WHAT YOU SHOULD DO |
Among the lines below, a stretch begins at the one with "black stacking toy: 2 -> 1" and ends at the one with "pink heart: 4 -> 2". Repeat that stretch exactly, ends included.

***** INFORMATION GIVEN *****

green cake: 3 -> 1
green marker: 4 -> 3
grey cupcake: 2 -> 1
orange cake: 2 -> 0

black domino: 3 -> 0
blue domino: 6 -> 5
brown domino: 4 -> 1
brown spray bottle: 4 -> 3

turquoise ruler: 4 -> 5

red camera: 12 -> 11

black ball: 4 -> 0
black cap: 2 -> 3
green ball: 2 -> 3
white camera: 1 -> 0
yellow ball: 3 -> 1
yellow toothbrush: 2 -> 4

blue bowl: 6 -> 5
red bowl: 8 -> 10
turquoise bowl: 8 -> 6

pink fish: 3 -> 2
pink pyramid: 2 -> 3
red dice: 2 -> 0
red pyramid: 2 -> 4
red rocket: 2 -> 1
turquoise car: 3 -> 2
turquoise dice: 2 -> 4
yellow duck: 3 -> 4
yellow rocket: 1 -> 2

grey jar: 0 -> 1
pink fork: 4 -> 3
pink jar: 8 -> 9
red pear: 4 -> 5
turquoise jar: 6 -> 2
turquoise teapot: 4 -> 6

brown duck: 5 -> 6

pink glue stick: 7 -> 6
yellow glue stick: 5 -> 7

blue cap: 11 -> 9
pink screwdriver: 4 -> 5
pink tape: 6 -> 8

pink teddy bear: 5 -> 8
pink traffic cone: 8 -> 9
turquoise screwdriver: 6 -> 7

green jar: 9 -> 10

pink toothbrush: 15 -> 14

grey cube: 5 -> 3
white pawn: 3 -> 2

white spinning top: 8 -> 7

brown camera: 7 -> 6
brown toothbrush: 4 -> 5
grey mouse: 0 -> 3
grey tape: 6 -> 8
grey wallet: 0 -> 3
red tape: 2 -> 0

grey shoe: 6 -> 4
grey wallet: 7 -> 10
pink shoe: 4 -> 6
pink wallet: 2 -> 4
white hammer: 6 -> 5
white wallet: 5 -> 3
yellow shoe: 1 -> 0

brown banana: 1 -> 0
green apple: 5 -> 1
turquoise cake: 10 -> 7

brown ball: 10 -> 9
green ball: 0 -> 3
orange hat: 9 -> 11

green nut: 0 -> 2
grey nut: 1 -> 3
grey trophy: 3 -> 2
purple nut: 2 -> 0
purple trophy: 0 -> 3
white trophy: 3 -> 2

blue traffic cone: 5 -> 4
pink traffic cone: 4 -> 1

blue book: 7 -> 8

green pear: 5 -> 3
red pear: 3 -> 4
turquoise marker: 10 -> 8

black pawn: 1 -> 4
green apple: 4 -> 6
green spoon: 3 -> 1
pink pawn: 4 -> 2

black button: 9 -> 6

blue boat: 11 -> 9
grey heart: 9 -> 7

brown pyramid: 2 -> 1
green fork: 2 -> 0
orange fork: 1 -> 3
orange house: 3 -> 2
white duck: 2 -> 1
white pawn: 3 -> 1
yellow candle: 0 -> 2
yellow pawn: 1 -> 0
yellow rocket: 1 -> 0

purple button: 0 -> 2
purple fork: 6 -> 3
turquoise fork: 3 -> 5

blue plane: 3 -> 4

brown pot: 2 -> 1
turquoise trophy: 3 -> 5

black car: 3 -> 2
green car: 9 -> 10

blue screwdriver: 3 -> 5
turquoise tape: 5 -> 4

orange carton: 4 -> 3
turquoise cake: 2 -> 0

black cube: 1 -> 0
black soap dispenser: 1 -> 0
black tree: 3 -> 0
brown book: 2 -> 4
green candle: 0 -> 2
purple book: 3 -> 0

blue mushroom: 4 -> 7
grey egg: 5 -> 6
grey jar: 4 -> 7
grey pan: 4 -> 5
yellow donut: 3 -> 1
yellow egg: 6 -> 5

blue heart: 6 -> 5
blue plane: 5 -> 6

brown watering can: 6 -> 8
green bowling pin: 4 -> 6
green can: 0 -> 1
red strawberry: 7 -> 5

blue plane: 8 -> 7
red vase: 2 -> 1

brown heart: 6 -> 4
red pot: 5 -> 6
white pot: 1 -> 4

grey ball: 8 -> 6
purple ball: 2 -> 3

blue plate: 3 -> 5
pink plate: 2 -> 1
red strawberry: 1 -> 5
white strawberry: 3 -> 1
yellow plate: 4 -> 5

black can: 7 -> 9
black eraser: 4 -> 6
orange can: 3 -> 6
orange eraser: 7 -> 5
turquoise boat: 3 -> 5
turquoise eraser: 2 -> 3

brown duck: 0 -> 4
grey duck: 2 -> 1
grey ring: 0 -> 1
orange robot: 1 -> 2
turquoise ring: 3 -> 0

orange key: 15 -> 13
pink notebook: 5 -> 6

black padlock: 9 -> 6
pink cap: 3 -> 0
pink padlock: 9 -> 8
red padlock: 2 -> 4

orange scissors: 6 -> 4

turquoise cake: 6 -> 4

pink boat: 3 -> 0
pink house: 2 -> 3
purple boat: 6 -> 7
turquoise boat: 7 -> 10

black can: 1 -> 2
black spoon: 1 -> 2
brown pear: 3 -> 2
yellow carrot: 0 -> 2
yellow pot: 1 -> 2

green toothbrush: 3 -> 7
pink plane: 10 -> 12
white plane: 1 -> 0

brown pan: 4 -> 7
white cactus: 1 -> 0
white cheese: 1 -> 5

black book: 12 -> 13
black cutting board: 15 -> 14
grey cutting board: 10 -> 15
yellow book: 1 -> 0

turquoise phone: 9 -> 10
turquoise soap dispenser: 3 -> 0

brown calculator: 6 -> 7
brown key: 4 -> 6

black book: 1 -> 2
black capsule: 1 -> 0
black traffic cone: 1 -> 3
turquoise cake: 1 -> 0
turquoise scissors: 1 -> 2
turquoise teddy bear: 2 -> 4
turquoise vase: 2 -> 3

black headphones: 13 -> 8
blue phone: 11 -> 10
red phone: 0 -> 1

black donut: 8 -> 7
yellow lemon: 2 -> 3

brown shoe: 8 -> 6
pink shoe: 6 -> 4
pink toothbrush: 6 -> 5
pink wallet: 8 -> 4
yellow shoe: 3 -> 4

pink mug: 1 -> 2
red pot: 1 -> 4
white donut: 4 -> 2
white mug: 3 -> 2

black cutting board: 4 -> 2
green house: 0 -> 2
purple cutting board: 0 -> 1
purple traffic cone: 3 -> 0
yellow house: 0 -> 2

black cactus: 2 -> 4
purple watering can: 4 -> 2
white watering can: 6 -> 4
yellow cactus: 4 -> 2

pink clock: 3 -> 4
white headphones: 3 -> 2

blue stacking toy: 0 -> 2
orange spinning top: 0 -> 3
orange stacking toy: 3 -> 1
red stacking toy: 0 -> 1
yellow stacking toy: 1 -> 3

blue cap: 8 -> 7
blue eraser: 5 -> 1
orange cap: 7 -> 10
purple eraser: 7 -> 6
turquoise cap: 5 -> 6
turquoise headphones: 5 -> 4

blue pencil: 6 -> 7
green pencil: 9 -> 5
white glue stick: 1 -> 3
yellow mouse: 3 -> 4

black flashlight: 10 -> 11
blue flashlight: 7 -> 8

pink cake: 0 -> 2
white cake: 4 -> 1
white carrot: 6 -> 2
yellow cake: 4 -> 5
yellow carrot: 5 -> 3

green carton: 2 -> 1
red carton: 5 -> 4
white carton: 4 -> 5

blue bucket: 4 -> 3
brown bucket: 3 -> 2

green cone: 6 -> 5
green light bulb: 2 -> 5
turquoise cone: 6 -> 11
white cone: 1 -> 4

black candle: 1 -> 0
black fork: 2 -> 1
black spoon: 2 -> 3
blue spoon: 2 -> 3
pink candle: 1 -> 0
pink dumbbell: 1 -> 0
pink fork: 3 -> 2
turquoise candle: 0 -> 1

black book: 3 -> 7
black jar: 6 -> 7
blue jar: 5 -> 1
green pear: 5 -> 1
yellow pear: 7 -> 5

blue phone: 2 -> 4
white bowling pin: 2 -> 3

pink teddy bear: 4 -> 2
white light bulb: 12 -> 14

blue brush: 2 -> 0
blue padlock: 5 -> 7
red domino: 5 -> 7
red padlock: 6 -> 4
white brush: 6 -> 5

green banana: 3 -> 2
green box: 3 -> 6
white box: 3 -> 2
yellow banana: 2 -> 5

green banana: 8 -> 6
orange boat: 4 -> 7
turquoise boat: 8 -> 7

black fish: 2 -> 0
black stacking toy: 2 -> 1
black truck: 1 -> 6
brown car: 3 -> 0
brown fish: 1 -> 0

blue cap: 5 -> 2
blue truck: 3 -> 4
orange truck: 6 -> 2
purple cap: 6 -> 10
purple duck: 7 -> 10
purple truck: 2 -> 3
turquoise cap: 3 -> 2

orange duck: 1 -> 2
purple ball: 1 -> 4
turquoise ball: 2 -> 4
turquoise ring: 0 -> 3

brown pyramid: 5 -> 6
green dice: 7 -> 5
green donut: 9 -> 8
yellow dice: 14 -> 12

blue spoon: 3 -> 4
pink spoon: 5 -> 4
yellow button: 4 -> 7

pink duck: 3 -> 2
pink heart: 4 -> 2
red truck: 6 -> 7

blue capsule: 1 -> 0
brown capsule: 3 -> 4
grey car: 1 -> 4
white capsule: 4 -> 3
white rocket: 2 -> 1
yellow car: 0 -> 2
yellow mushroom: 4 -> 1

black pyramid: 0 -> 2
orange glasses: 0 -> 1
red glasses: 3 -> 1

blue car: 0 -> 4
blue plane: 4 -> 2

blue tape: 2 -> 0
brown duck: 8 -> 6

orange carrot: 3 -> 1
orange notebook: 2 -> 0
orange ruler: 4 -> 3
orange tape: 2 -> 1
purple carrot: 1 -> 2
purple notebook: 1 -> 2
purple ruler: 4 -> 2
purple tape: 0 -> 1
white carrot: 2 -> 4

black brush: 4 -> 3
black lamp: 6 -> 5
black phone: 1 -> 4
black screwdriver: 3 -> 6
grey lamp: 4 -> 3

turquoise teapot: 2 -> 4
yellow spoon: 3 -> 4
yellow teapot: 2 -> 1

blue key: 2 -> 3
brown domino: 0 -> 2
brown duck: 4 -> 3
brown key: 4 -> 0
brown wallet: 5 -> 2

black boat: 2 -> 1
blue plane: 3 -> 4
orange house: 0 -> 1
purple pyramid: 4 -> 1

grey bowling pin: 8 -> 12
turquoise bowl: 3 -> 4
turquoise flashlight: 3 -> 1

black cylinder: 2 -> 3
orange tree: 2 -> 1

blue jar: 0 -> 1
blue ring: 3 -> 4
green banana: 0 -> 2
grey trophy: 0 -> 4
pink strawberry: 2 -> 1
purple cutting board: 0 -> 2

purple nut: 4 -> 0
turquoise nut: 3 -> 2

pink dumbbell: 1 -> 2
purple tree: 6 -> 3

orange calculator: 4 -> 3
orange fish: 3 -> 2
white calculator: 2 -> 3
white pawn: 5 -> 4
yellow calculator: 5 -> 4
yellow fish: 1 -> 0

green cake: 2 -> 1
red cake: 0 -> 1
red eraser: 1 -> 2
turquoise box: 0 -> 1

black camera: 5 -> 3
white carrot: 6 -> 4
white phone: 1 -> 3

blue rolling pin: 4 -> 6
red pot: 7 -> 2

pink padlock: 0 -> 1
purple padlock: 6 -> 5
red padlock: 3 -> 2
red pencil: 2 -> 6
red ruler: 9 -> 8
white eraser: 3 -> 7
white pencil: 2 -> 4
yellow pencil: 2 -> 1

*****

REPLY TO THE EXERCISE |
black stacking toy: 2 -> 1
black truck: 1 -> 6
brown car: 3 -> 0
brown fish: 1 -> 0

blue cap: 5 -> 2
blue truck: 3 -> 4
orange truck: 6 -> 2
purple cap: 6 -> 10
purple duck: 7 -> 10
purple truck: 2 -> 3
turquoise cap: 3 -> 2

orange duck: 1 -> 2
purple ball: 1 -> 4
turquoise ball: 2 -> 4
turquoise ring: 0 -> 3

brown pyramid: 5 -> 6
green dice: 7 -> 5
green donut: 9 -> 8
yellow dice: 14 -> 12

blue spoon: 3 -> 4
pink spoon: 5 -> 4
yellow button: 4 -> 7

pink duck: 3 -> 2
pink heart: 4 -> 2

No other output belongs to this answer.